BEGIN Available records

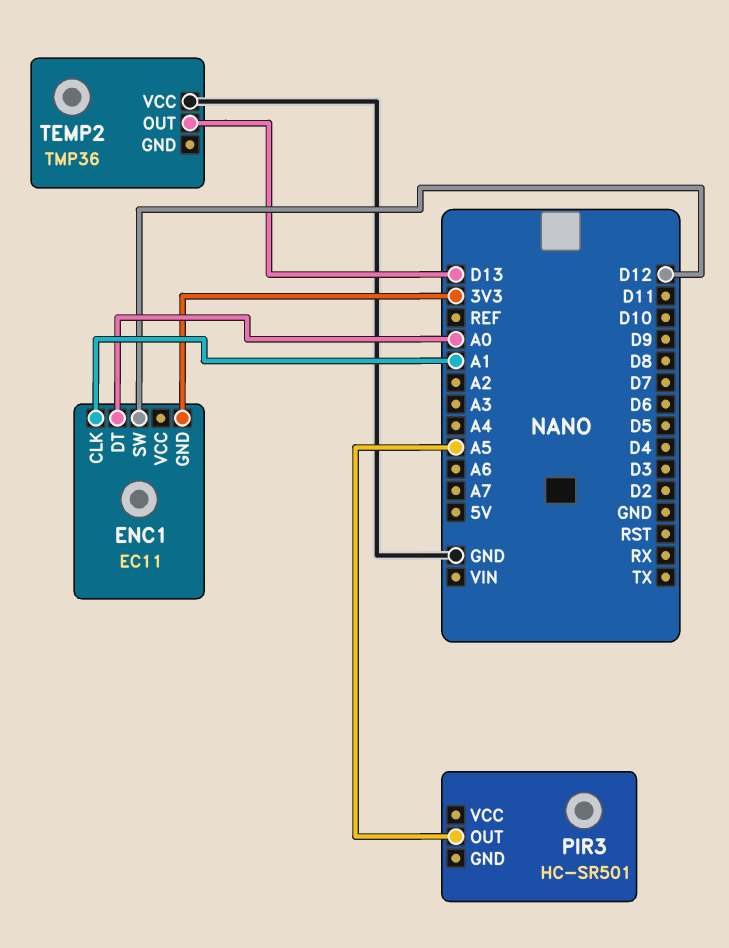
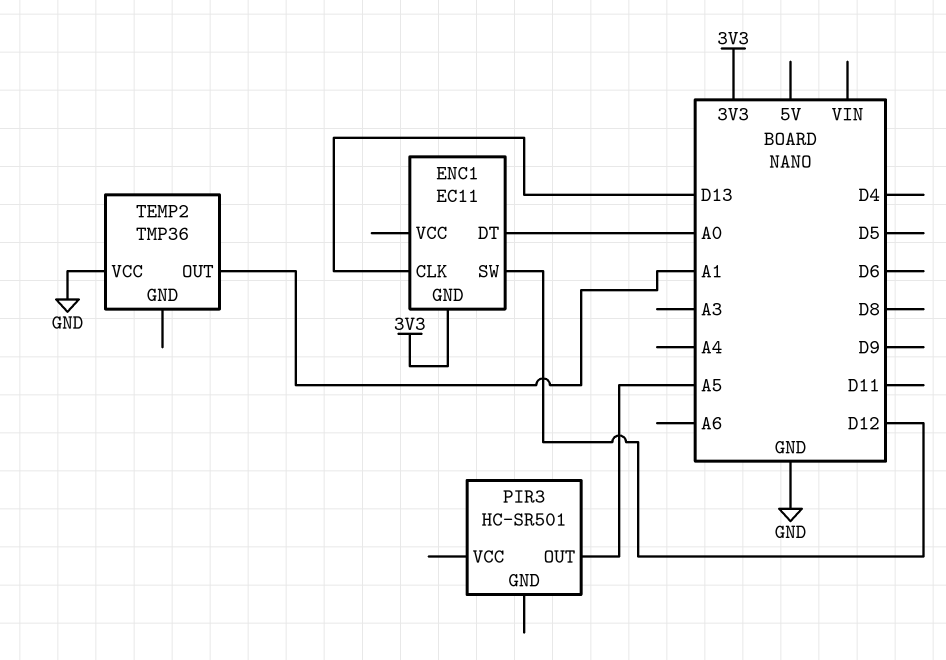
ENC1 pin CLK: A1 -> D13
TEMP2 pin OUT: D13 -> A1

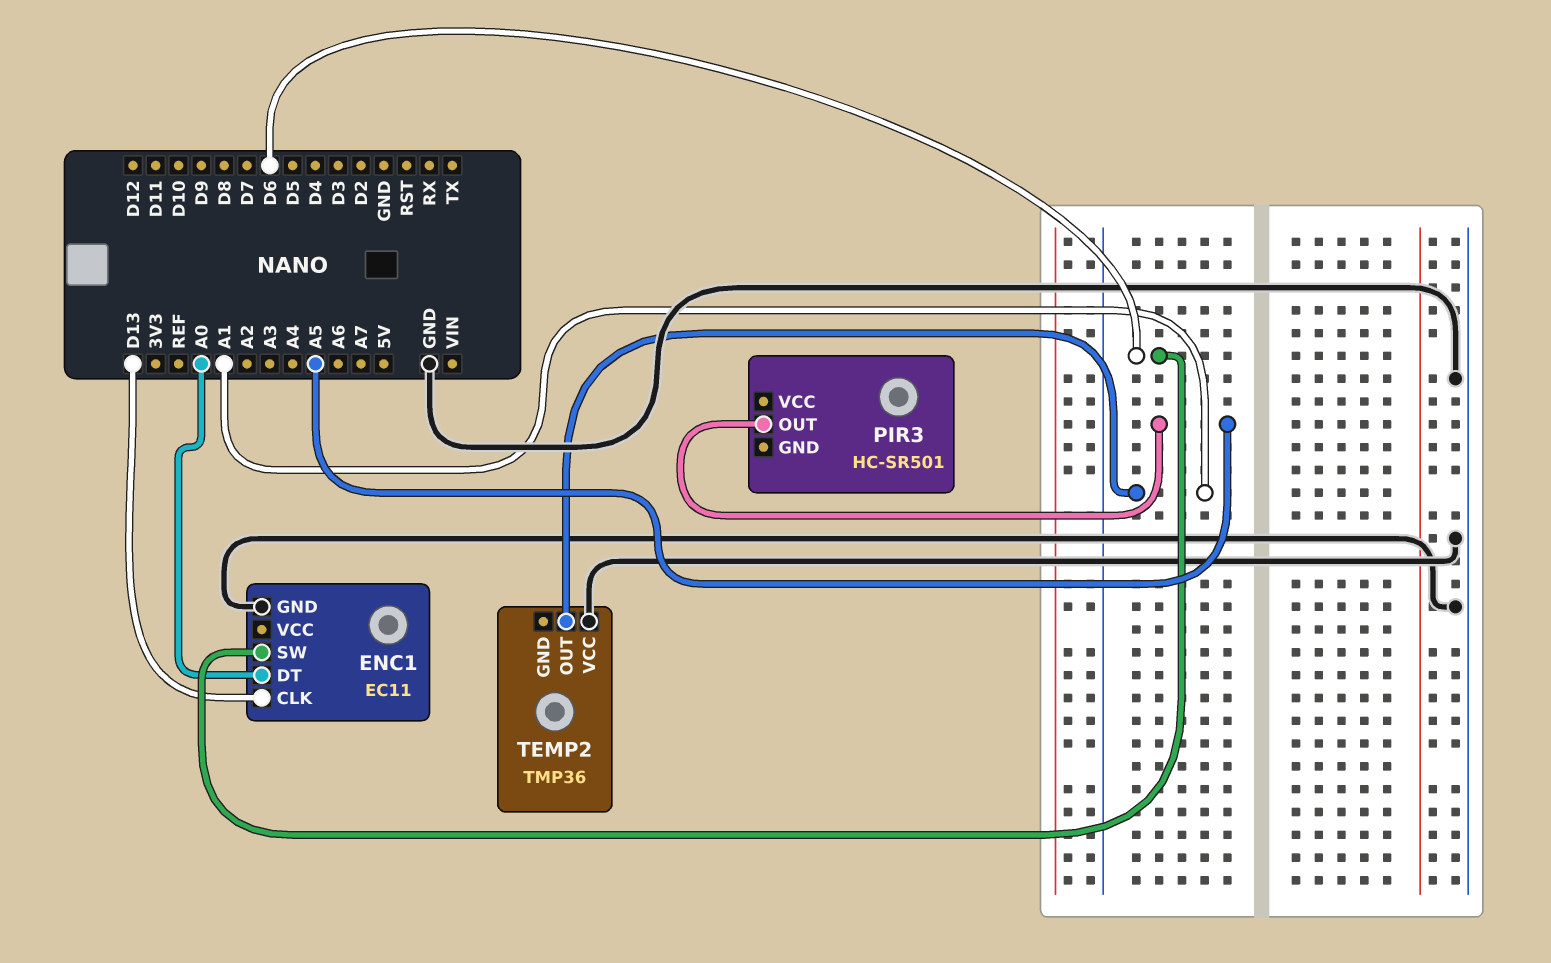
ENC1 pin GND: 3V3 -> GND
ENC1 pin SW: D12 -> D6

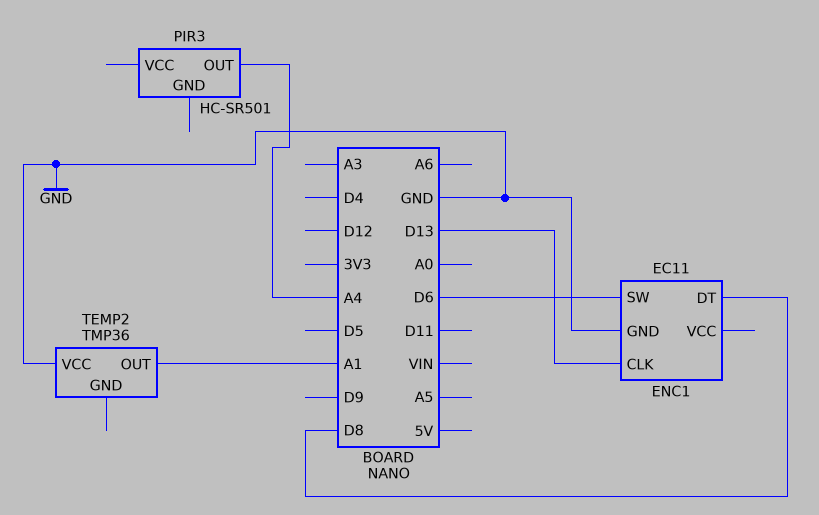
ENC1 pin DT: A0 -> D8
PIR3 pin OUT: A5 -> A4

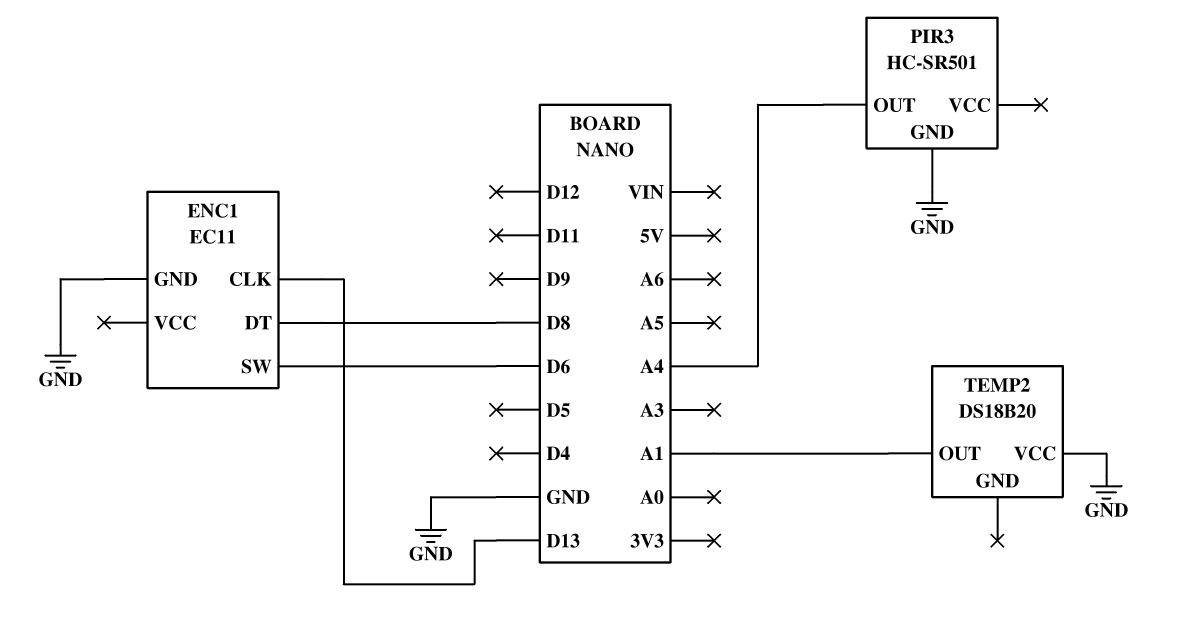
PIR3 pin GND: none -> GND
TEMP2: TMP36 -> DS18B20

END Available records

• **Work task**
What is needed is every record above, returned exactly, with the pictures omitted.

• **Your response**
ENC1 pin CLK: A1 -> D13
TEMP2 pin OUT: D13 -> A1

ENC1 pin GND: 3V3 -> GND
ENC1 pin SW: D12 -> D6

ENC1 pin DT: A0 -> D8
PIR3 pin OUT: A5 -> A4

PIR3 pin GND: none -> GND
TEMP2: TMP36 -> DS18B20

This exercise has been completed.